-------- Supplied data

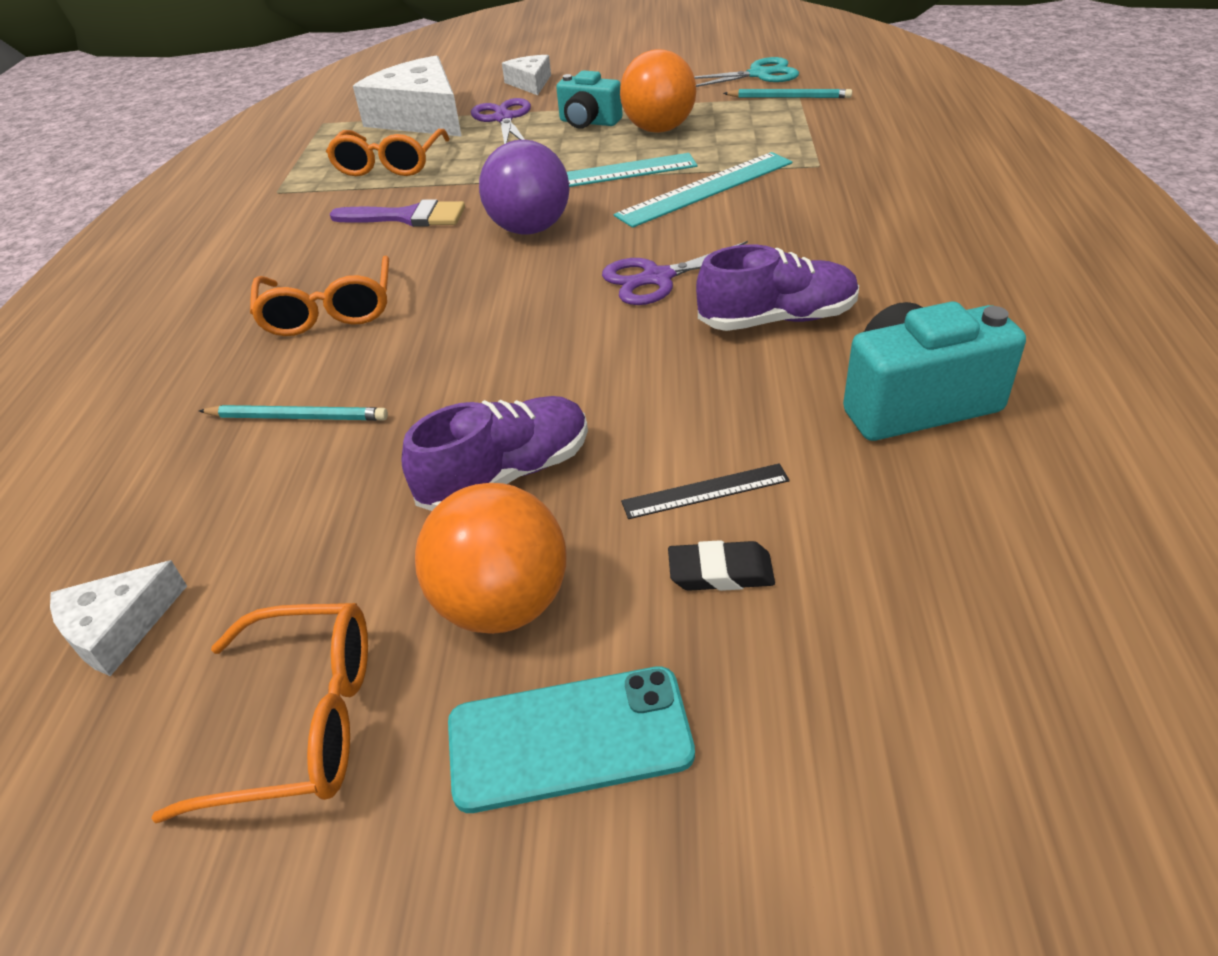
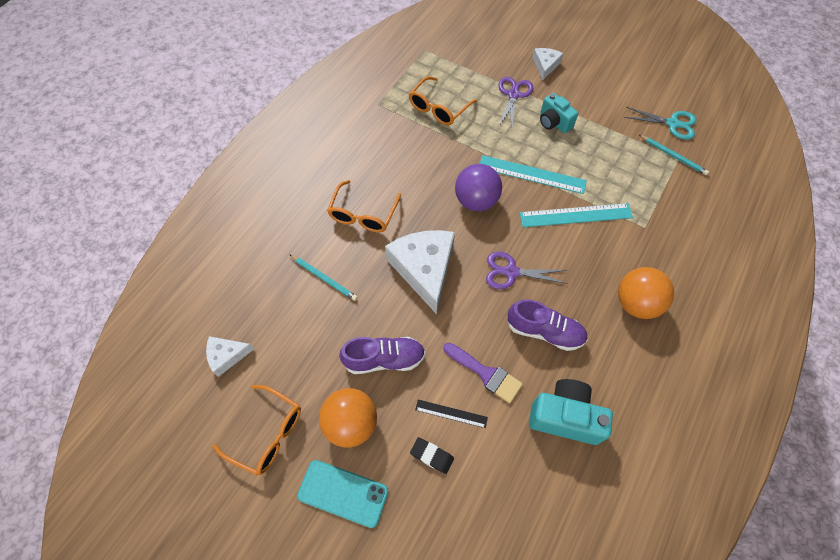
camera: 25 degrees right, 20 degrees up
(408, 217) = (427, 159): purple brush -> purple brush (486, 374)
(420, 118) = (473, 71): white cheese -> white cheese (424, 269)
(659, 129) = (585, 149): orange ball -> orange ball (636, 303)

----------------
-------- Supplied data

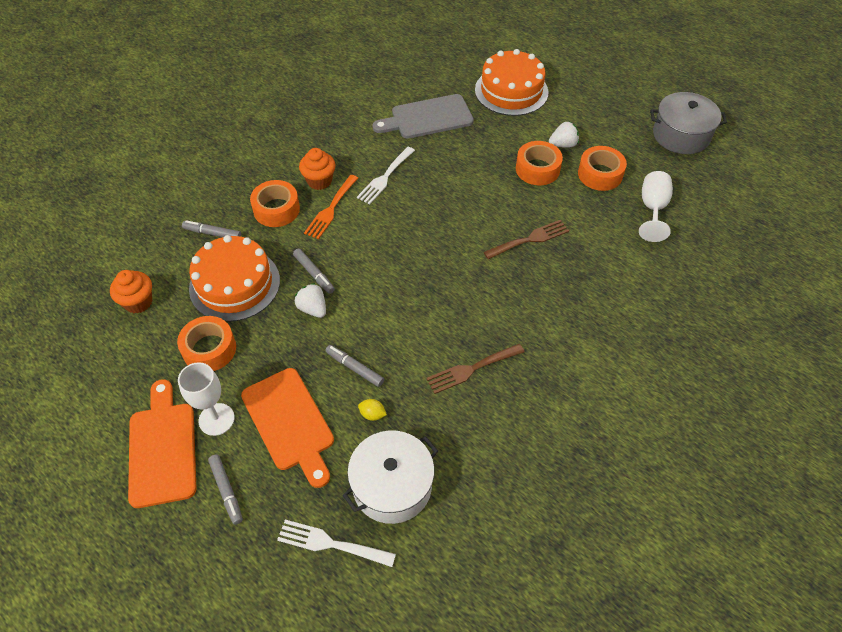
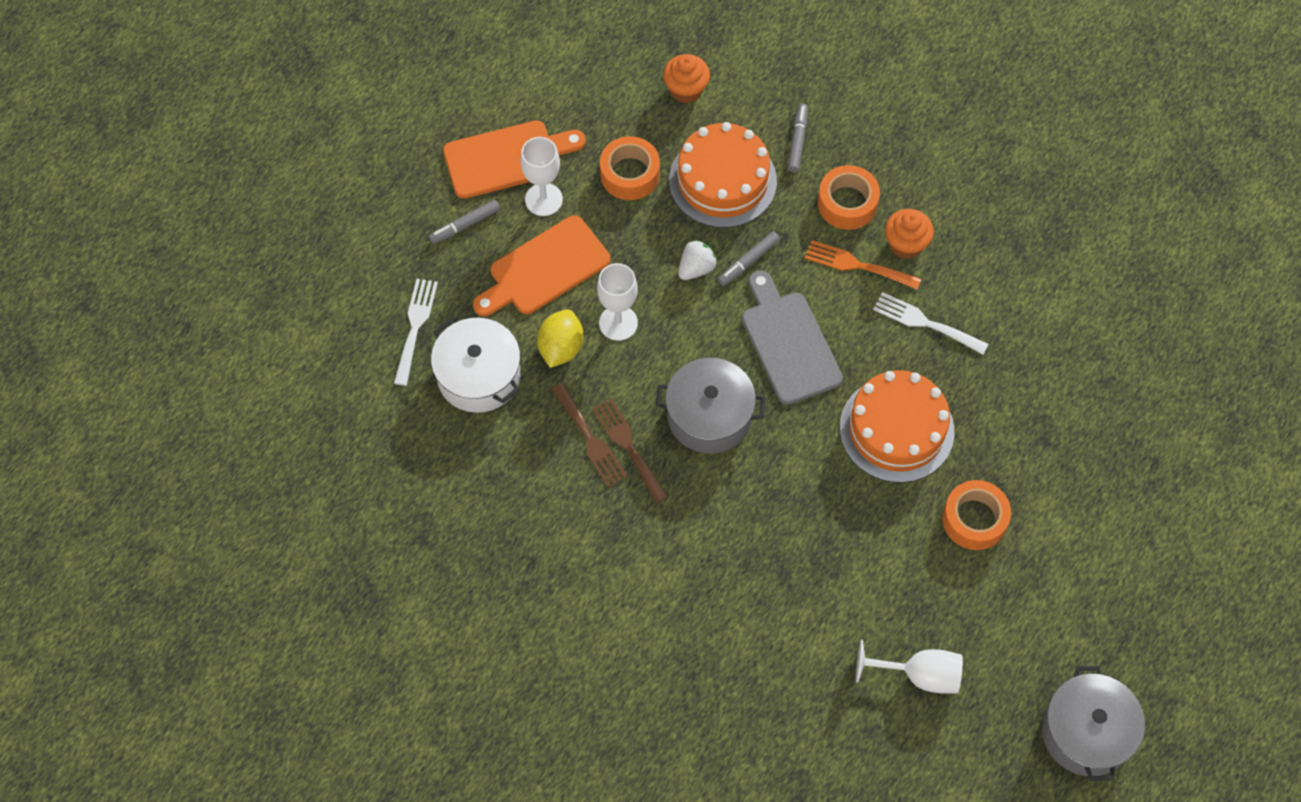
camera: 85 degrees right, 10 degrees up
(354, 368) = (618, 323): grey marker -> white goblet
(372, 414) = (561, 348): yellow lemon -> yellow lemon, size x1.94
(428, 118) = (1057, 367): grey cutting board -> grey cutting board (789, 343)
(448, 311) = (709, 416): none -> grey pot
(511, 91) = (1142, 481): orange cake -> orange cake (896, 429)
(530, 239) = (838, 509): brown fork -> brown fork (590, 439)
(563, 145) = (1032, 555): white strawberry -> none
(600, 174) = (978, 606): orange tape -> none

----------------

▶ **Required action**
Beginning with the line holding "camera: 25 degrees right, 20 degrees up" and ending with the line holding "(659, 129) = (585, 149): orange", write out the stretch of material above exactly; add no further lines.

▶ **Your response**
camera: 25 degrees right, 20 degrees up
(408, 217) = (427, 159): purple brush -> purple brush (486, 374)
(420, 118) = (473, 71): white cheese -> white cheese (424, 269)
(659, 129) = (585, 149): orange ball -> orange ball (636, 303)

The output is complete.